_WRITTEN TASK_
Transcribe all the records with complete accuracy.

_STORED DATA_
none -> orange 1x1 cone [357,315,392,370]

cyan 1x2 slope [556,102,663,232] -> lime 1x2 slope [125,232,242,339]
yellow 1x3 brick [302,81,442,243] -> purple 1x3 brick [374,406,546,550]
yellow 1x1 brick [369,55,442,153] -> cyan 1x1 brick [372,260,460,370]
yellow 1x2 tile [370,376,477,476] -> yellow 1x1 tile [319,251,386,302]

_TASK ANSWER_
none -> orange 1x1 cone [357,315,392,370]

cyan 1x2 slope [556,102,663,232] -> lime 1x2 slope [125,232,242,339]
yellow 1x3 brick [302,81,442,243] -> purple 1x3 brick [374,406,546,550]
yellow 1x1 brick [369,55,442,153] -> cyan 1x1 brick [372,260,460,370]
yellow 1x2 tile [370,376,477,476] -> yellow 1x1 tile [319,251,386,302]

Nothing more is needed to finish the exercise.